## Building change detection data
--------------------
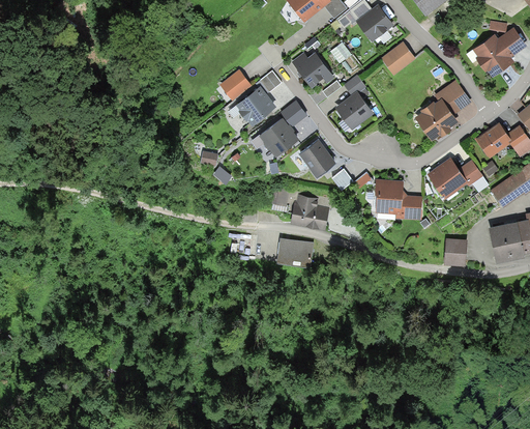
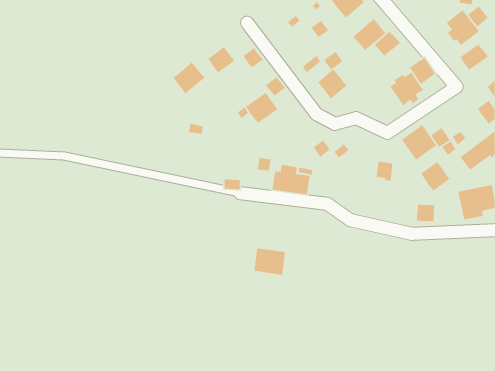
building: none -> [374,30,401,57]
building: [294,55,334,88] -> none
building: [239,89,274,124] -> [172,61,206,95]
building: [480,127,511,156] -> [459,44,488,71]
building: [302,142,334,175] -> none
building: [375,178,401,210] -> none
building: none -> [420,161,450,192]
building: [279,239,314,269] -> [254,248,286,276]

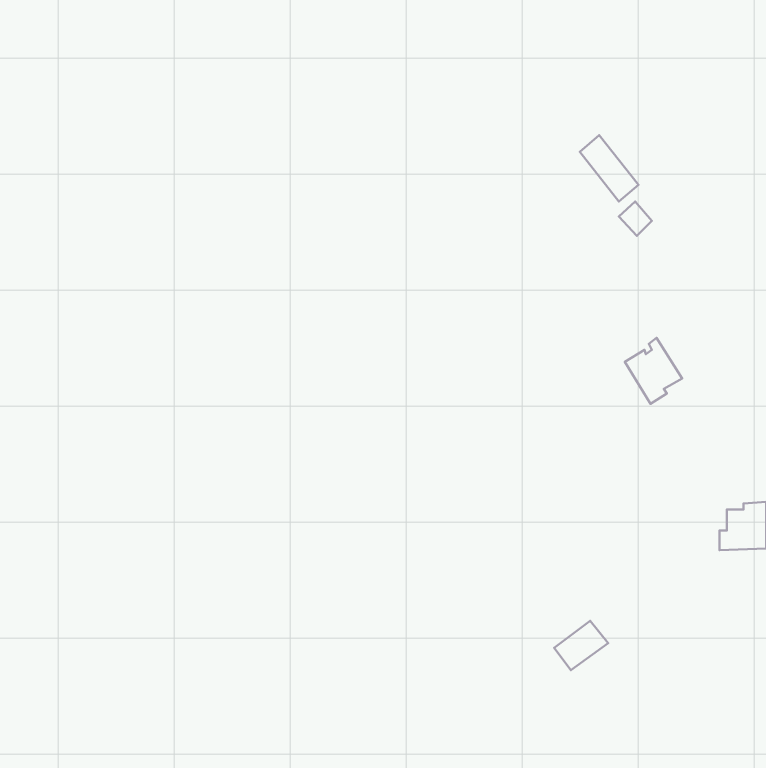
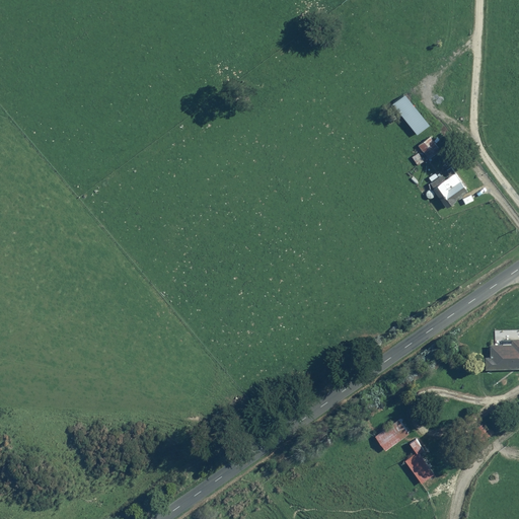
building: [625,338,682,404] -> [430,165,468,210]
building: none -> [404,438,434,485]

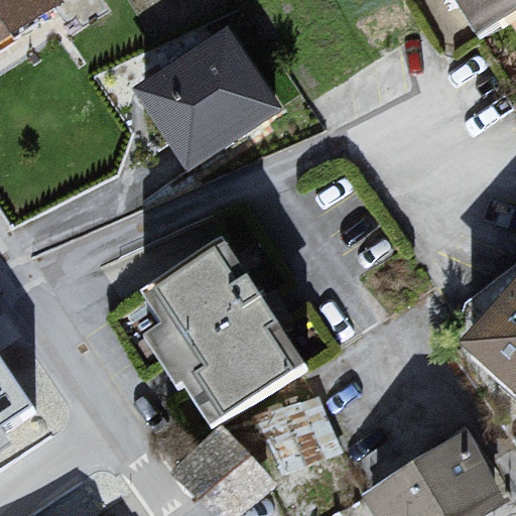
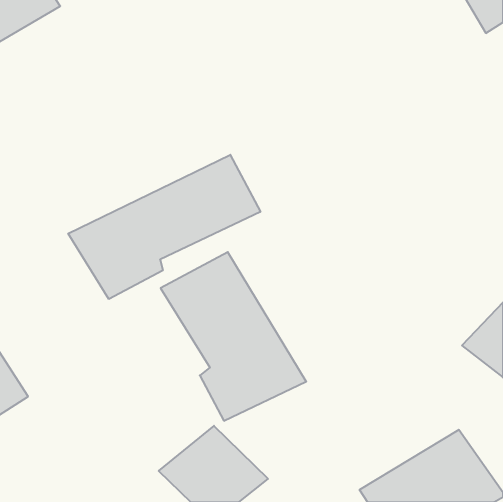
building: [129,29,273,171] -> none
building: none -> [68,155,260,299]

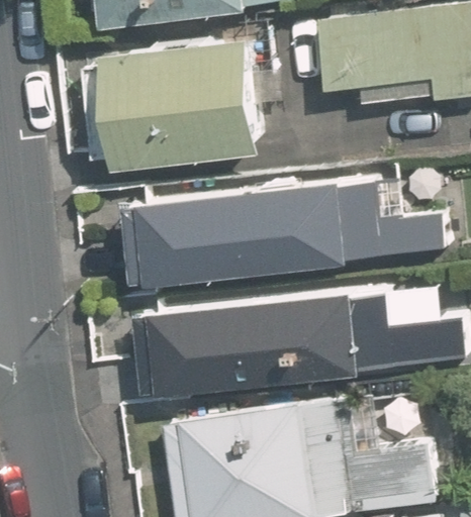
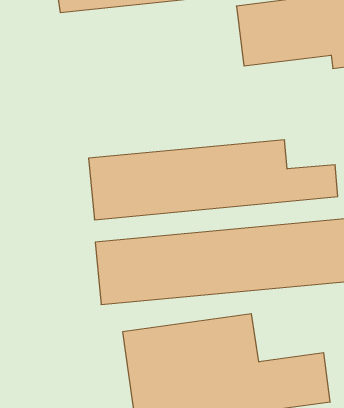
building: [95,39,254,166] -> none

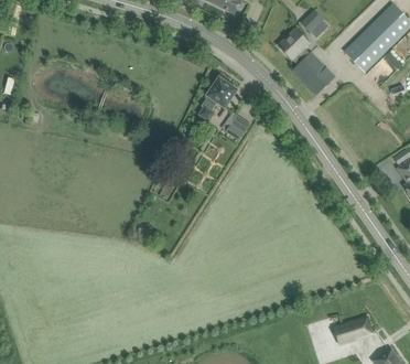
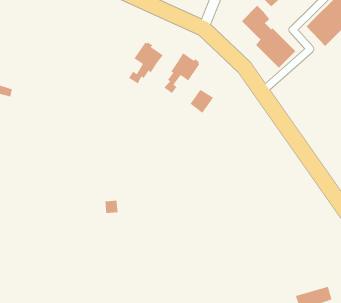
building: none -> [128,41,164,85]

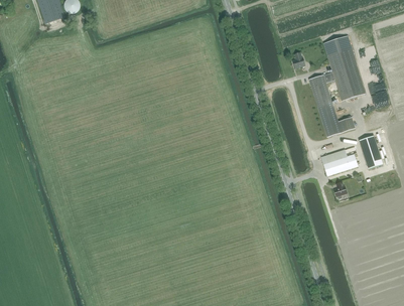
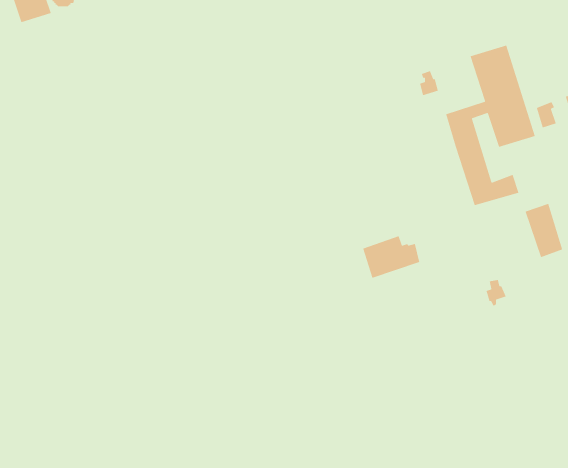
building: [320,148,357,175] -> [362,235,420,279]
--------------------
## Prompt
Repeat the entries word for word and skip the pictures.

## Solution to this problem
building: none -> [374,30,401,57]
building: [294,55,334,88] -> none
building: [239,89,274,124] -> [172,61,206,95]
building: [480,127,511,156] -> [459,44,488,71]
building: [302,142,334,175] -> none
building: [375,178,401,210] -> none
building: none -> [420,161,450,192]
building: [279,239,314,269] -> [254,248,286,276]

building: [625,338,682,404] -> [430,165,468,210]
building: none -> [404,438,434,485]

building: [129,29,273,171] -> none
building: none -> [68,155,260,299]

building: [95,39,254,166] -> none

building: none -> [128,41,164,85]

building: [320,148,357,175] -> [362,235,420,279]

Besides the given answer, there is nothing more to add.